(AIM OF THE EXERCISE): Nothing but the lines from the one containing "brown line: moved 26 px left, 28 px down" through the final line of the listing should appear in the answer, each exactly as written.

(DATA RECORDS):

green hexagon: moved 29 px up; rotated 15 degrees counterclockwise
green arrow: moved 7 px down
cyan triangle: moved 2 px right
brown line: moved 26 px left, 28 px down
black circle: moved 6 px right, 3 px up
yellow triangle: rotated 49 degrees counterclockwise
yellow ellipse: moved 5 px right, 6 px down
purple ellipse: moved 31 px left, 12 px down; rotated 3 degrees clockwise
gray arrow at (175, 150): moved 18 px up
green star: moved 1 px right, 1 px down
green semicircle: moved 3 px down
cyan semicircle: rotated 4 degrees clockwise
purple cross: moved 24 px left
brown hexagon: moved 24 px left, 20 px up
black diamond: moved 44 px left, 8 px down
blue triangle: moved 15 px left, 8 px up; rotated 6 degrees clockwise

(RESULT OF THIS TASK):
brown line: moved 26 px left, 28 px down
black circle: moved 6 px right, 3 px up
yellow triangle: rotated 49 degrees counterclockwise
yellow ellipse: moved 5 px right, 6 px down
purple ellipse: moved 31 px left, 12 px down; rotated 3 degrees clockwise
gray arrow at (175, 150): moved 18 px up
green star: moved 1 px right, 1 px down
green semicircle: moved 3 px down
cyan semicircle: rotated 4 degrees clockwise
purple cross: moved 24 px left
brown hexagon: moved 24 px left, 20 px up
black diamond: moved 44 px left, 8 px down
blue triangle: moved 15 px left, 8 px up; rotated 6 degrees clockwise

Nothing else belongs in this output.